Before-and-after scene images:

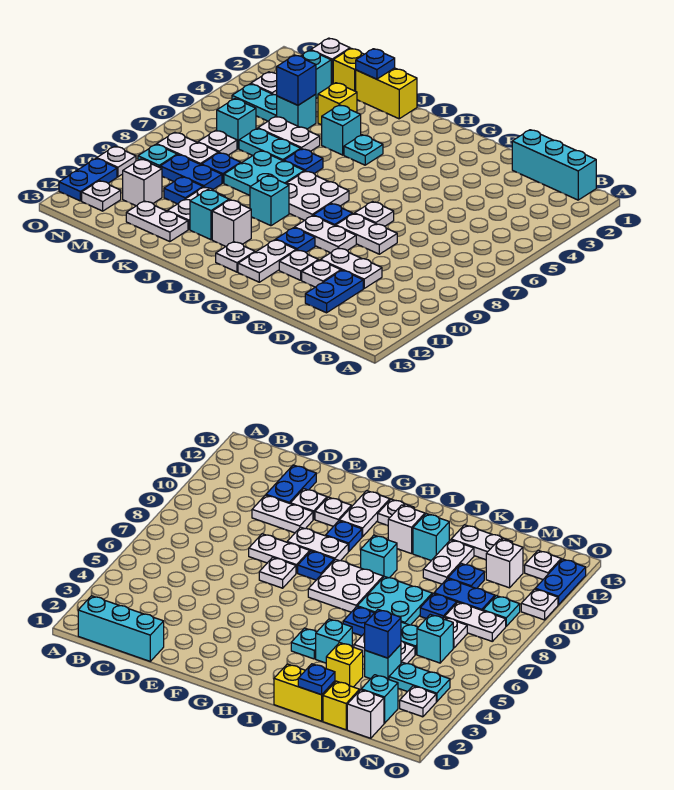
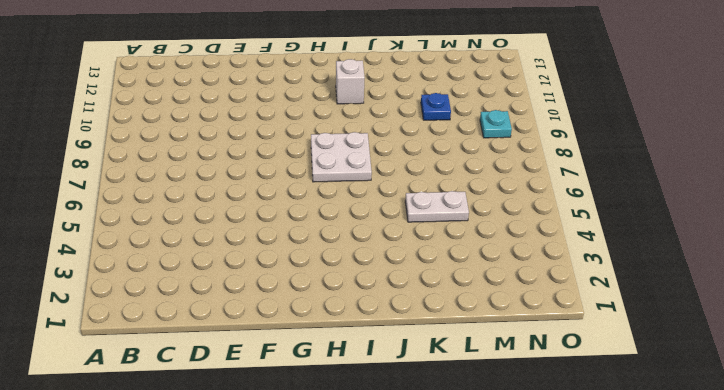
none -> cyan brick B1:D1 level 1
none -> white plate D10:E10 level 1
none -> blue plate D11:D12 level 1
none -> white plate E8:F8 level 1

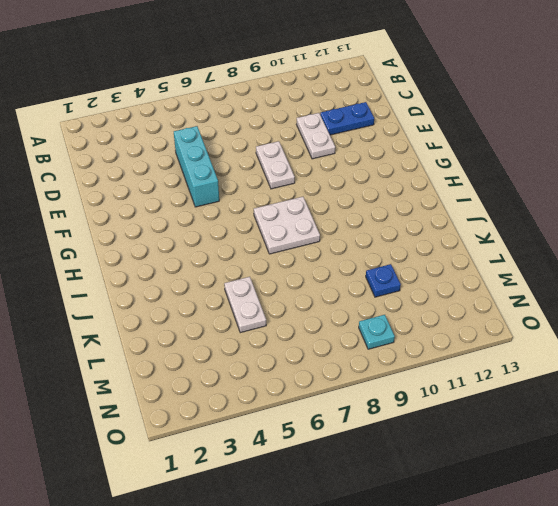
cyan brick D5:F5 level 1 -> cyan brick B1:D1 level 1
none -> white plate E11 level 1
none -> white plate F7 level 1
none -> white plate F9:G9 level 1
none -> white plate F11 level 1

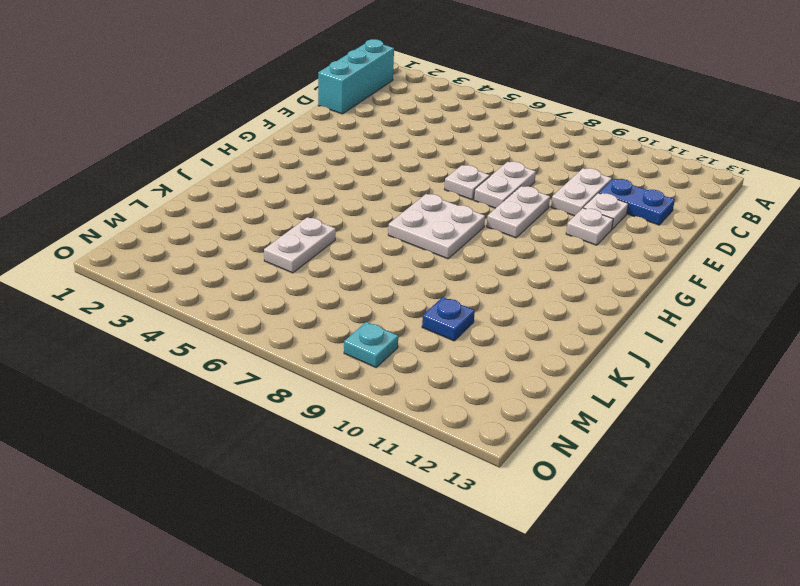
none -> blue plate G8 level 1
none -> blue plate G10 level 1
none -> white plate G11:G12 level 1
none -> white plate H12 level 1

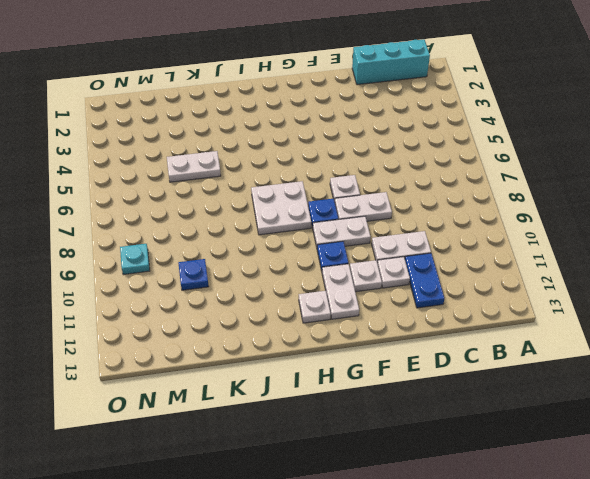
none -> cyan plate I4 level 1
none -> cyan brick I9 level 1
none -> white brick I11 level 1
none -> yellow brick J1:K1 level 1

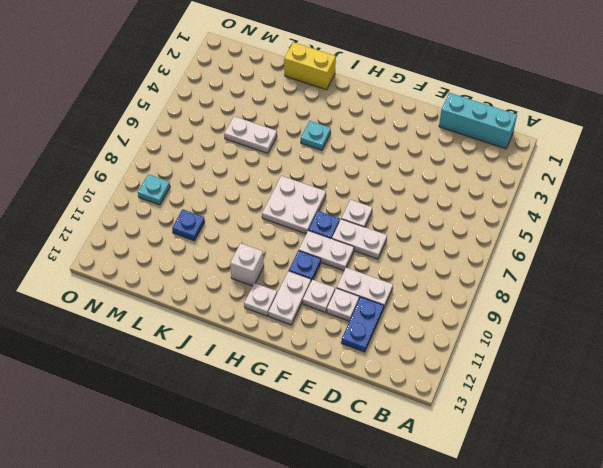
none -> cyan brick I9 level 1
none -> cyan brick J4 level 1
none -> blue plate J6 level 1
none -> cyan plate J7:K8 level 1

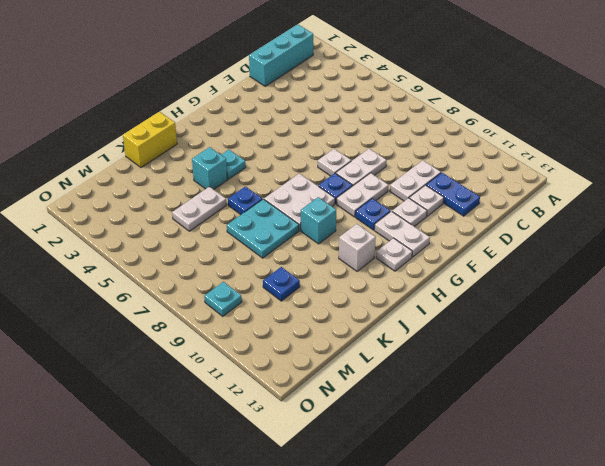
none -> cyan brick J11 level 1
none -> yellow brick K3 level 1
none -> cyan plate K6:L6 level 1
none -> white plate K10:K11 level 1

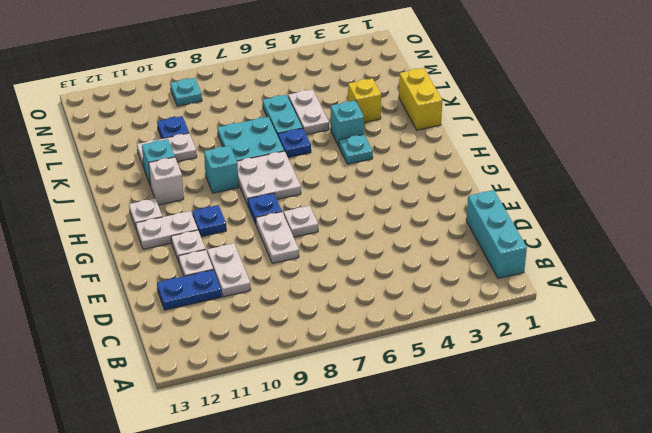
none -> white plate F9:G9 level 1
none -> white plate K12:L12 level 1
none -> yellow brick L1 level 1
none -> cyan brick L4 level 1

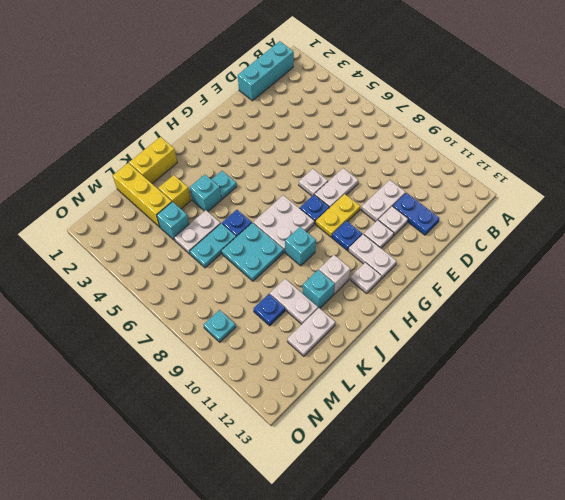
yellow plate F9:G9 level 1 -> white plate F9:G9 level 1
yellow brick L1:L3 level 1 -> yellow brick L1 level 1
none -> blue plate L8 level 1
none -> blue plate L9:M9 level 1
none -> white brick M1 level 1
none -> cyan brick M2 level 1

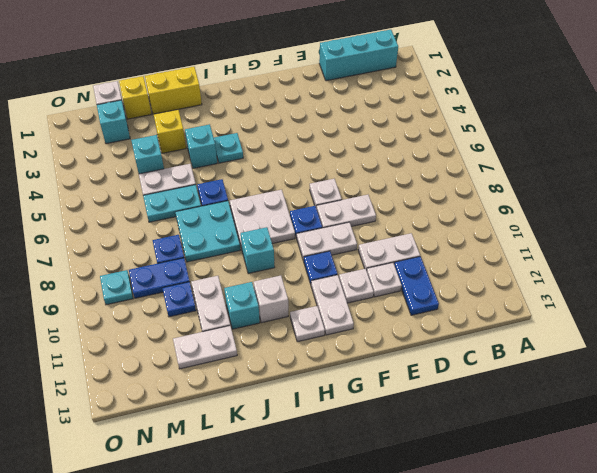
none -> cyan plate M4:N4 level 1
none -> cyan brick M6 level 1
none -> white plate M7 level 1
none -> white plate M8:N8 level 1

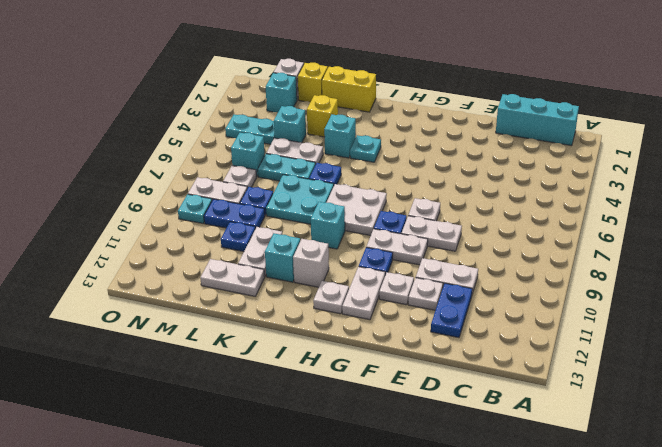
none -> white brick M11 level 1
none -> white plate N3 level 1
none -> white plate N12 level 1
none -> white plate O10 level 1

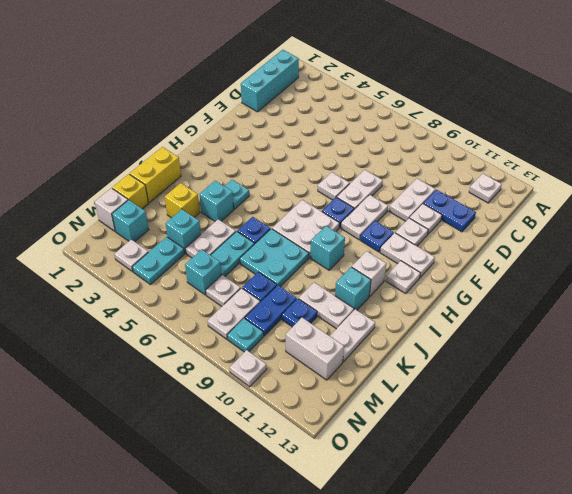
white plate B12 level 1 -> white plate N12 level 1
white brick M11:M12 level 1 -> white brick M11 level 1
none -> blue plate O11:O12 level 1
none -> blue plate K1 level 2
none -> blue brick L4 level 2

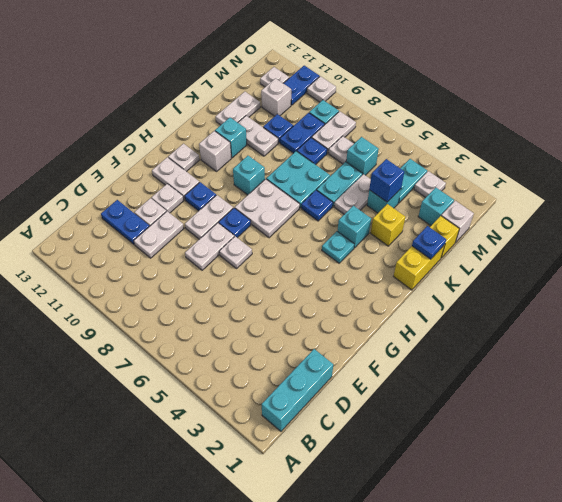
blue plate N11:O11 level 1 -> blue plate O11:O12 level 1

» **GOAL OF THE EXERCISE**: Reproduce exactly, and only, the lines from the one containing "none -> white plate N3 level 1" through the last line of the records above, both included, leaving out any pictures.

» **EXERCISE RESPONSE**:
none -> white plate N3 level 1
none -> white plate N12 level 1
none -> white plate O10 level 1

white plate B12 level 1 -> white plate N12 level 1
white brick M11:M12 level 1 -> white brick M11 level 1
none -> blue plate O11:O12 level 1
none -> blue plate K1 level 2
none -> blue brick L4 level 2

blue plate N11:O11 level 1 -> blue plate O11:O12 level 1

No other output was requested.